§ ACTION ITEM
Once the pictures are set aside, transcribe each line of the listing exactly.

§ GIVEN DATA
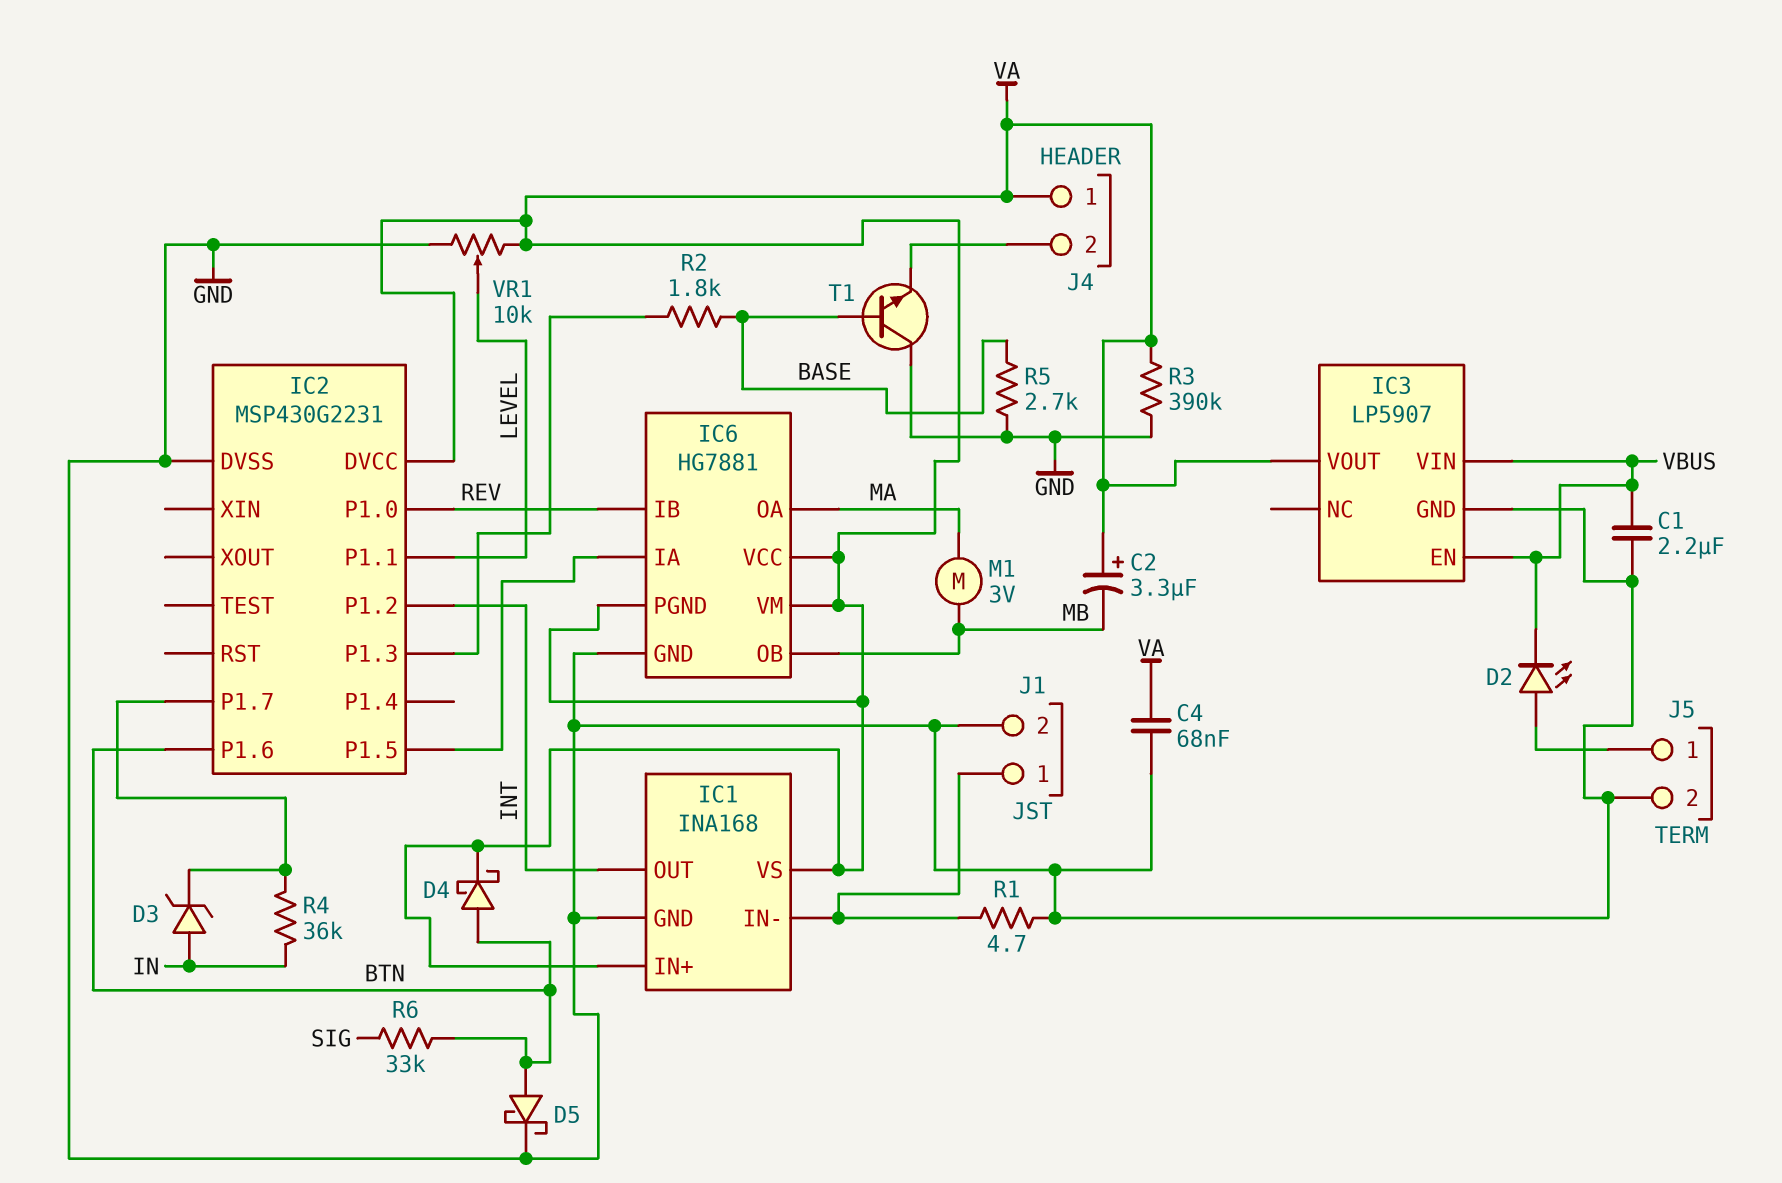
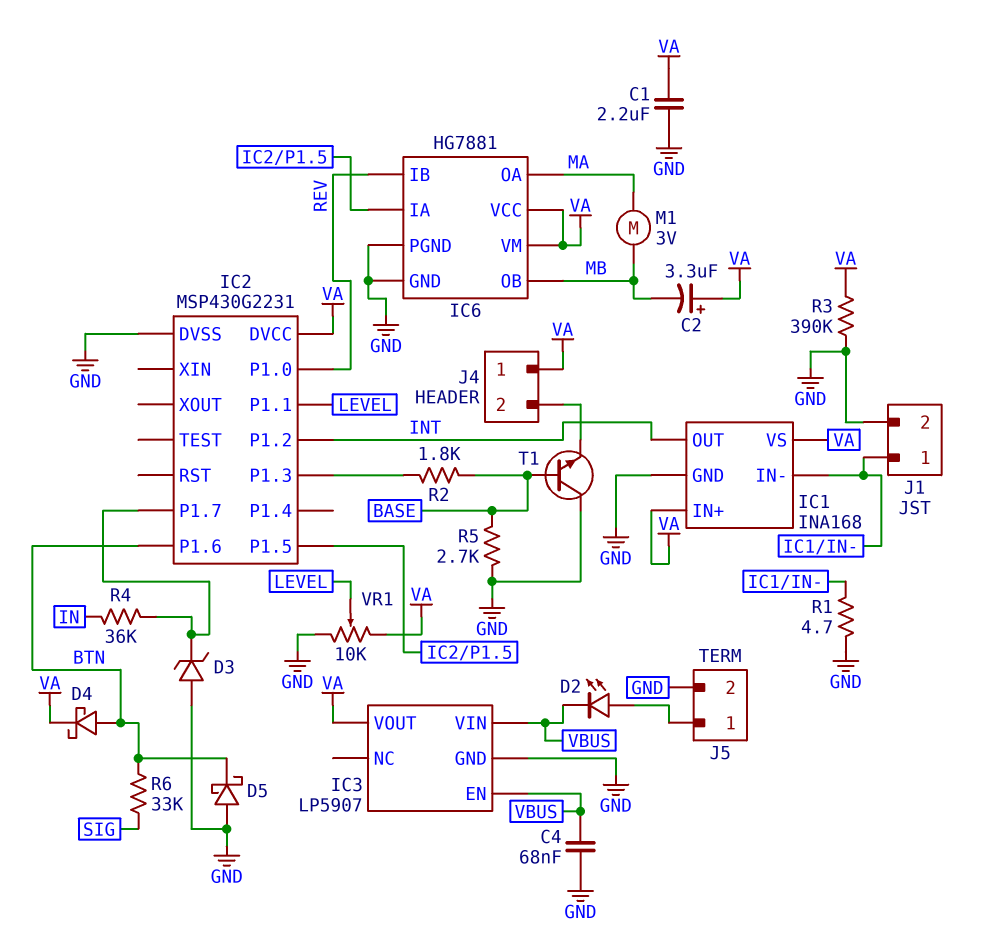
C1: 2.2uF (GND, VBUS) -> 2.2uF (GND, VA)
C4: 68nF (GND, VA) -> 68nF (GND, VBUS)
D3: zener (A IN, K IC2/P1.7) -> zener (A GND, K IC2/P1.7)
D5: schottky (A BTN, K GND) -> schottky (A GND, K BTN)
IC6 pin PGND: VA -> GND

§ EXERCISE RESPONSE
C1: 2.2uF (GND, VBUS) -> 2.2uF (GND, VA)
C4: 68nF (GND, VA) -> 68nF (GND, VBUS)
D3: zener (A IN, K IC2/P1.7) -> zener (A GND, K IC2/P1.7)
D5: schottky (A BTN, K GND) -> schottky (A GND, K BTN)
IC6 pin PGND: VA -> GND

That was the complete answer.